┏━━
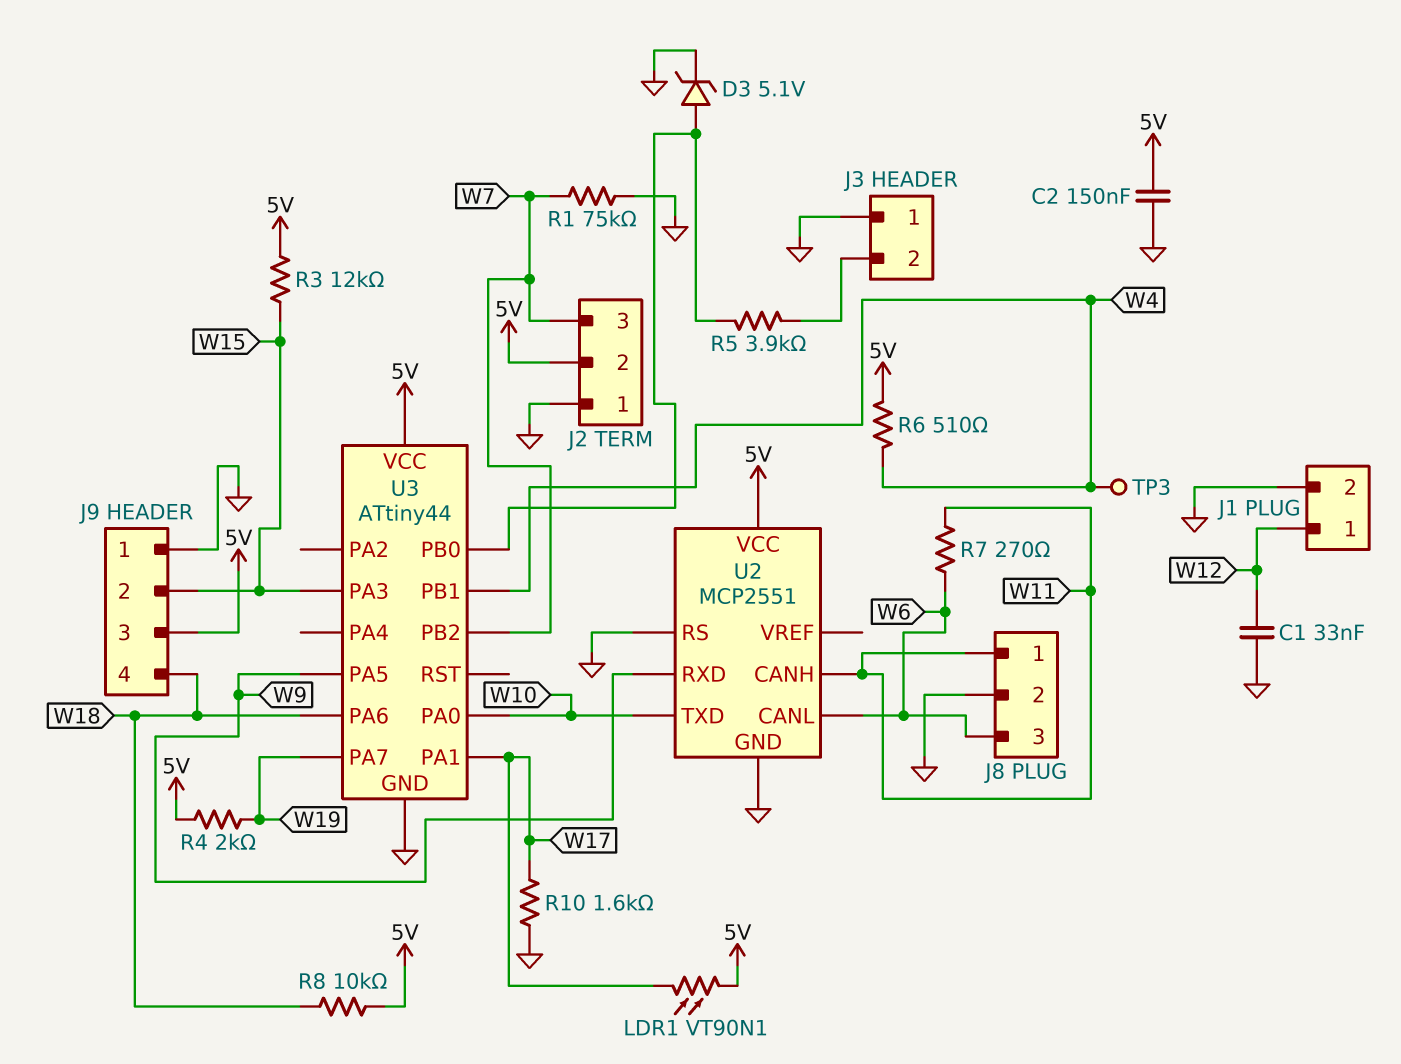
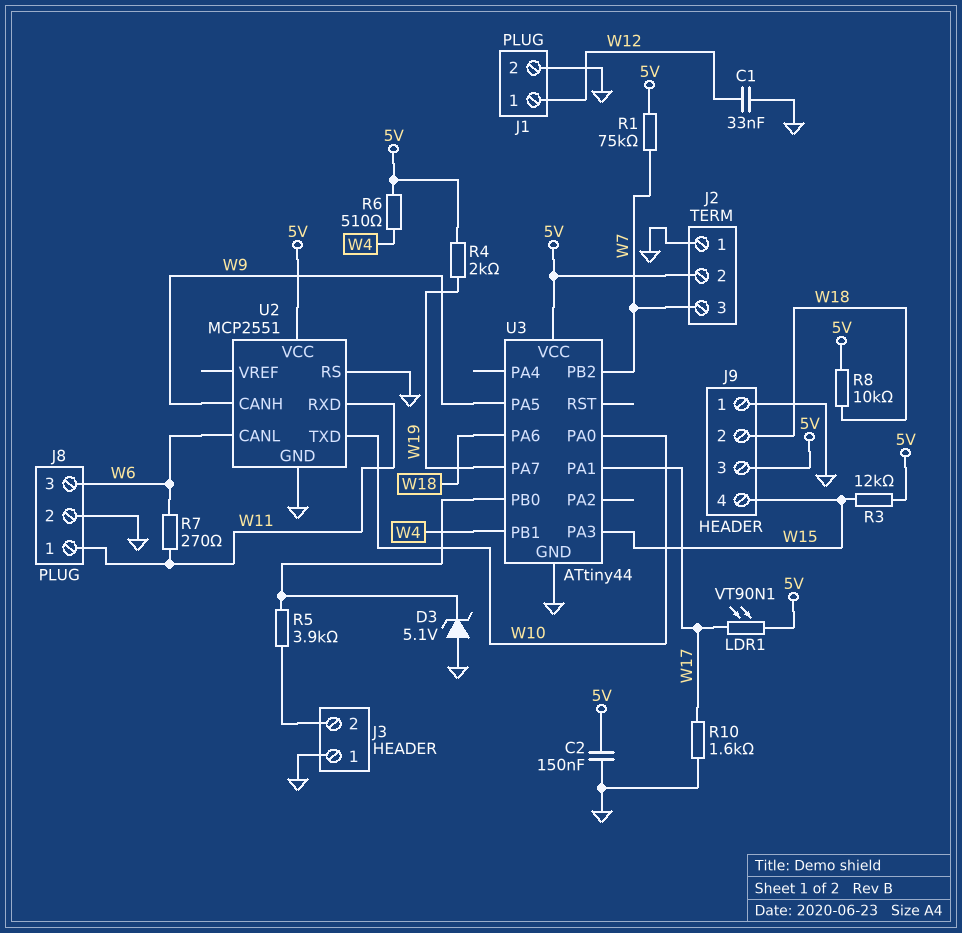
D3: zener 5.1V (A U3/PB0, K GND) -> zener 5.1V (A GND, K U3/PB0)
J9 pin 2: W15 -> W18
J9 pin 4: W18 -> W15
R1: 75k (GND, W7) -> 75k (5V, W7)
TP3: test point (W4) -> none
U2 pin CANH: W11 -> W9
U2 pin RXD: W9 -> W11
┗━━
What needs to be done: Exact copies of the entries above are needed, with every picture removed.

Solved exercise:
D3: zener 5.1V (A U3/PB0, K GND) -> zener 5.1V (A GND, K U3/PB0)
J9 pin 2: W15 -> W18
J9 pin 4: W18 -> W15
R1: 75k (GND, W7) -> 75k (5V, W7)
TP3: test point (W4) -> none
U2 pin CANH: W11 -> W9
U2 pin RXD: W9 -> W11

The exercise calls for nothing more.